DIRECTIVE: Exactly and only the lines from the one containing "Target: carcinoma. Output" through the close of the entries below are to be set down.

RECORD EXCERPTS:
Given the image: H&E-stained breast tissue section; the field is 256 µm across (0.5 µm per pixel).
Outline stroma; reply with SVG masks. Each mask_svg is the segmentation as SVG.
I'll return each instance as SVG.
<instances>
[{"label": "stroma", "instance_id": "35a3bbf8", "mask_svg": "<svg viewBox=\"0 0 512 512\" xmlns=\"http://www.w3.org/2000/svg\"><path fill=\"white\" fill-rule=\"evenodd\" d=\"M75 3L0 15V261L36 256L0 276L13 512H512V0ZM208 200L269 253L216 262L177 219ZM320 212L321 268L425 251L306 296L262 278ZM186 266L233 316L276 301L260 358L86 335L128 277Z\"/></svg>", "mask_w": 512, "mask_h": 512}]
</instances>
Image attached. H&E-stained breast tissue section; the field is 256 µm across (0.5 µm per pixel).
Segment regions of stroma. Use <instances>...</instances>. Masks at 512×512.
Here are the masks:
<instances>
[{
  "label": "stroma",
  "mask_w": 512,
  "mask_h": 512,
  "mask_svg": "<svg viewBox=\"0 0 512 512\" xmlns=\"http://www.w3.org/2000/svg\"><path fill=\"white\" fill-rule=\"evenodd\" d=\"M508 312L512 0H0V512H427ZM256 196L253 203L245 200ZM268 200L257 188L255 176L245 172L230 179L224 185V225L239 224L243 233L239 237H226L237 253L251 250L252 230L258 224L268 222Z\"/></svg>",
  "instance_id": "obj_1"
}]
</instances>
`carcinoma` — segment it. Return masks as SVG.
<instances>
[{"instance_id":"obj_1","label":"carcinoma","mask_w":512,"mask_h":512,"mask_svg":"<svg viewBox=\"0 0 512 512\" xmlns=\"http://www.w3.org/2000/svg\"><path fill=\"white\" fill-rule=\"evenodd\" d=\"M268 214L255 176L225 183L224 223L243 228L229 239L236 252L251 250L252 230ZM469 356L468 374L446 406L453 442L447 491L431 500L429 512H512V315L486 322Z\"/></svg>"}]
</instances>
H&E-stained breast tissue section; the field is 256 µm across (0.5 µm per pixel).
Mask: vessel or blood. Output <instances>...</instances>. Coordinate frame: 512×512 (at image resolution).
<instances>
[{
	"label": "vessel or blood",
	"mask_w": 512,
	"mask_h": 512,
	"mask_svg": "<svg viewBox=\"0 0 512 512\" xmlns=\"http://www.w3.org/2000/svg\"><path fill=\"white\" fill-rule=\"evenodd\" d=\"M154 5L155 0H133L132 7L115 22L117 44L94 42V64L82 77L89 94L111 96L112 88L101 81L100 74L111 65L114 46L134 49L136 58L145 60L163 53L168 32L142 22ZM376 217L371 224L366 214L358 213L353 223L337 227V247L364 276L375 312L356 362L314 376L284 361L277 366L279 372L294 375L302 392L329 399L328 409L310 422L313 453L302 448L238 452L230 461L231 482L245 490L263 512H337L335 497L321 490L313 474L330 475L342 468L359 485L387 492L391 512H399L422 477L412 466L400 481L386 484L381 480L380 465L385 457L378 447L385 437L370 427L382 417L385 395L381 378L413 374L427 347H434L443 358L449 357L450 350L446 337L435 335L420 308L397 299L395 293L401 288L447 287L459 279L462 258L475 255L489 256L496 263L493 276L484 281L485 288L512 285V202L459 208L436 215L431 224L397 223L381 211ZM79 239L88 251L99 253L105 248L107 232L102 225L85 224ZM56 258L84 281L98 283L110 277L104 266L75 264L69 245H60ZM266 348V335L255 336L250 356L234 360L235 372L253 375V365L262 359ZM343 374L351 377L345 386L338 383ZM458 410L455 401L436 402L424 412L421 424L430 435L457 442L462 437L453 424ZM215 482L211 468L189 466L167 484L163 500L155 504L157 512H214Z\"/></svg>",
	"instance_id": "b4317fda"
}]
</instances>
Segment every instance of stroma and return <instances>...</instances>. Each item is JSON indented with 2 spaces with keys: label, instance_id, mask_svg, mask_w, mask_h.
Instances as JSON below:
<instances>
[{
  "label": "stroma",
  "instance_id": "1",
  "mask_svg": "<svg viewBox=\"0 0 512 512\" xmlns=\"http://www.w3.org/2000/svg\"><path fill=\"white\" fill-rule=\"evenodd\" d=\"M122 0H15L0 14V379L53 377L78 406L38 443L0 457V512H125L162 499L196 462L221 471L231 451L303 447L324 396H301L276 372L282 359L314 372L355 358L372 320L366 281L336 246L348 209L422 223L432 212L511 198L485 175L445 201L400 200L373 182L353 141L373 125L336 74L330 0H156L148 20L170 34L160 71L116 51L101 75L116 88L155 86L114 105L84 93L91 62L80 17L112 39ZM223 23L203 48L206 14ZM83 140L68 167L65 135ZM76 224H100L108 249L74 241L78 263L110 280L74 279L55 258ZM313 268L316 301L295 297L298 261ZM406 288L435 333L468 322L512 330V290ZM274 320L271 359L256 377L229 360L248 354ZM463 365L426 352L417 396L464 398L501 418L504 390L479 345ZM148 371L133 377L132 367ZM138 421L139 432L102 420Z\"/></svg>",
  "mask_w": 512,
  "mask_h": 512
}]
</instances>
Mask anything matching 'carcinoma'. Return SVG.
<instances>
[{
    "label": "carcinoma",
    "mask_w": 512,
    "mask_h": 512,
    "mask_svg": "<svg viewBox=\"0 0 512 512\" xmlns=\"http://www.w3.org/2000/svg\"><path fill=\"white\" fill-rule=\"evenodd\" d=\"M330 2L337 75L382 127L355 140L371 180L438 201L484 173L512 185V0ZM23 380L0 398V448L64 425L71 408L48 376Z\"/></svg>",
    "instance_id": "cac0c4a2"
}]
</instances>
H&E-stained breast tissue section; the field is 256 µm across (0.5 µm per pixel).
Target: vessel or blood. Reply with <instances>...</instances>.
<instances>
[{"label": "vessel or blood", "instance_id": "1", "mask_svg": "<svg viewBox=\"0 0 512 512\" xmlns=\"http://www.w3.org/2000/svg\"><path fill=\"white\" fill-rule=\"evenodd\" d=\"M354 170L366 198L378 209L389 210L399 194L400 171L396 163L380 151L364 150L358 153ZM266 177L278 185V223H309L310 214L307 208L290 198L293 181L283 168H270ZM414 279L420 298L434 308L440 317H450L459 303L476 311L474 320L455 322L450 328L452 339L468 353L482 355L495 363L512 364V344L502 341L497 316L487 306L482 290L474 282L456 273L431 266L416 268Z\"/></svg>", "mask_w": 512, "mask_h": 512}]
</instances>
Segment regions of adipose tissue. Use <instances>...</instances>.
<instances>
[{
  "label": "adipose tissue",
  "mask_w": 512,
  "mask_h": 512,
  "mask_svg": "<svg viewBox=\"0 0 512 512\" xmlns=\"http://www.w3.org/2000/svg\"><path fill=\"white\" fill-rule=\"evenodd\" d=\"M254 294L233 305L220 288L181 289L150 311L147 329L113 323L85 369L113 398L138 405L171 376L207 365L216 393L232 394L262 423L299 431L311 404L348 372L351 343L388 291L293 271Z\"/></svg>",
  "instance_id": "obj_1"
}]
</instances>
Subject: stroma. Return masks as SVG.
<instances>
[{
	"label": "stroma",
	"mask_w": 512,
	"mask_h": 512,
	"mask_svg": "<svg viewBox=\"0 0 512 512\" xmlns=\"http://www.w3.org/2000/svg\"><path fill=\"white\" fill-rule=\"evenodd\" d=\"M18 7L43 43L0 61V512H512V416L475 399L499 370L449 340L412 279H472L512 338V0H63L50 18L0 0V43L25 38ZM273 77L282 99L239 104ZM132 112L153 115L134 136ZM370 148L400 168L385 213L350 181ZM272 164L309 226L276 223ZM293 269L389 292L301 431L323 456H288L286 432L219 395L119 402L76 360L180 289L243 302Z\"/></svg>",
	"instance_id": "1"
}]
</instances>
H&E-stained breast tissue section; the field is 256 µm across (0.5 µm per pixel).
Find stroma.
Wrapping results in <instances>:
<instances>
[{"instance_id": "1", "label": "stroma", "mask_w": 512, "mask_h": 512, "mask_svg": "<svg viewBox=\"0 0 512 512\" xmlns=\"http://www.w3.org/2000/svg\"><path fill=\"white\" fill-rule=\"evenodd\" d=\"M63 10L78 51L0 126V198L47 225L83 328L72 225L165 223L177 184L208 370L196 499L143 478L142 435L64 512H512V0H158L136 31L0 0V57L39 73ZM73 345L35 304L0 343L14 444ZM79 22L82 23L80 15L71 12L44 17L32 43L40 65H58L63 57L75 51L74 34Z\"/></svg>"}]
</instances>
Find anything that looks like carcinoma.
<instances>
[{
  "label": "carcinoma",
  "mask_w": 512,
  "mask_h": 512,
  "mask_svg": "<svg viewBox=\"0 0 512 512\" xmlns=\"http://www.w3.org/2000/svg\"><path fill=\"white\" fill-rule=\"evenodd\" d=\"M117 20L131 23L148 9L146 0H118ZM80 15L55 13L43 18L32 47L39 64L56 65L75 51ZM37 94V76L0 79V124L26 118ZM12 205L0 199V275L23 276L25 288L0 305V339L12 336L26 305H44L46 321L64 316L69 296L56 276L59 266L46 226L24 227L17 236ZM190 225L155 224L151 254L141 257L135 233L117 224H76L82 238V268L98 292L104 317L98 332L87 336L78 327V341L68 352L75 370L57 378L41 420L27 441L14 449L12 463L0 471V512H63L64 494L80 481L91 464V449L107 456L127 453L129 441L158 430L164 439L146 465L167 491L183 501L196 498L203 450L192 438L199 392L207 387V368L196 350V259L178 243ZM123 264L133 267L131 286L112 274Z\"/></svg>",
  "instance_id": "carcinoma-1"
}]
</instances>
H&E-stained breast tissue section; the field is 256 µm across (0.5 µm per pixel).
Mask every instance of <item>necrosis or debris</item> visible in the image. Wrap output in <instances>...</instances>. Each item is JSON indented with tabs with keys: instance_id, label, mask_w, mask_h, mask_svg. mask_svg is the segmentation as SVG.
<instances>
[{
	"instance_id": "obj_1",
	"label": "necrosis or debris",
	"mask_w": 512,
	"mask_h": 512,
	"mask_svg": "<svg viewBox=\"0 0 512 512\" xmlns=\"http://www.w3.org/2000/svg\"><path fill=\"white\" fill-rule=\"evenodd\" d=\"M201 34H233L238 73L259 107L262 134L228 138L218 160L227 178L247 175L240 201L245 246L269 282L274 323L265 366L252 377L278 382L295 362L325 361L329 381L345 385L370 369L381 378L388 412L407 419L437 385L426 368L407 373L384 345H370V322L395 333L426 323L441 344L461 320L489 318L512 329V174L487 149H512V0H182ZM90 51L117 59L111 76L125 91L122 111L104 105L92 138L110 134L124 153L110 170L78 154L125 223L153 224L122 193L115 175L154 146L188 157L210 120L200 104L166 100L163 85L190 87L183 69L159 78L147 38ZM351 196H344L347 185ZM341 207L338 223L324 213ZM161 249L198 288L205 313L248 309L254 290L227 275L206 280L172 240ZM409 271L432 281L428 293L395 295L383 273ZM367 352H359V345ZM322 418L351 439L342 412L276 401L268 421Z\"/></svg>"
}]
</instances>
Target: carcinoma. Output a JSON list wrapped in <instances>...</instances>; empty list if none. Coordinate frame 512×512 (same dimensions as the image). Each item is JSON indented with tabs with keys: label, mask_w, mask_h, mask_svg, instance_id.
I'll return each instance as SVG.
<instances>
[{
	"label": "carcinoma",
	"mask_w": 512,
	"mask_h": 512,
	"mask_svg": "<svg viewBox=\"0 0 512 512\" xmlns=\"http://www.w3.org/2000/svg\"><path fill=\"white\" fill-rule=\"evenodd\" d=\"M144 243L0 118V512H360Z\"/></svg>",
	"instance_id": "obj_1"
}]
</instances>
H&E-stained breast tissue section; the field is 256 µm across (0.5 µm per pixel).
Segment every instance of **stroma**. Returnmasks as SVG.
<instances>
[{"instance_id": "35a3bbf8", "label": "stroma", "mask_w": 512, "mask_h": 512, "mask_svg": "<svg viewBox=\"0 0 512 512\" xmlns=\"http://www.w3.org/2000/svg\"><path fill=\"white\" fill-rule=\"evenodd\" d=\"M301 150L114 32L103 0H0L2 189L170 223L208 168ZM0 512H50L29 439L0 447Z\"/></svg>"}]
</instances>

OUTPUT:
Target: carcinoma. Output a JSON list wrapped in <instances>...</instances>; empty list if none. Coordinate frame 512×512 (same dimensions as the image). Each item is JSON indented with tabs with keys: label, mask_w, mask_h, mask_svg, instance_id.
I'll return each instance as SVG.
<instances>
[{
	"label": "carcinoma",
	"mask_w": 512,
	"mask_h": 512,
	"mask_svg": "<svg viewBox=\"0 0 512 512\" xmlns=\"http://www.w3.org/2000/svg\"><path fill=\"white\" fill-rule=\"evenodd\" d=\"M144 243L0 118V512H360Z\"/></svg>",
	"instance_id": "obj_1"
}]
</instances>
H&E-stained breast tissue section; the field is 256 µm across (0.5 µm per pixel).
Segment every instance of **stroma**. Returnmasks as SVG.
<instances>
[{"instance_id": "35a3bbf8", "label": "stroma", "mask_w": 512, "mask_h": 512, "mask_svg": "<svg viewBox=\"0 0 512 512\" xmlns=\"http://www.w3.org/2000/svg\"><path fill=\"white\" fill-rule=\"evenodd\" d=\"M301 150L114 32L103 0H0L2 189L170 223L208 168ZM0 512H50L29 439L0 447Z\"/></svg>"}]
</instances>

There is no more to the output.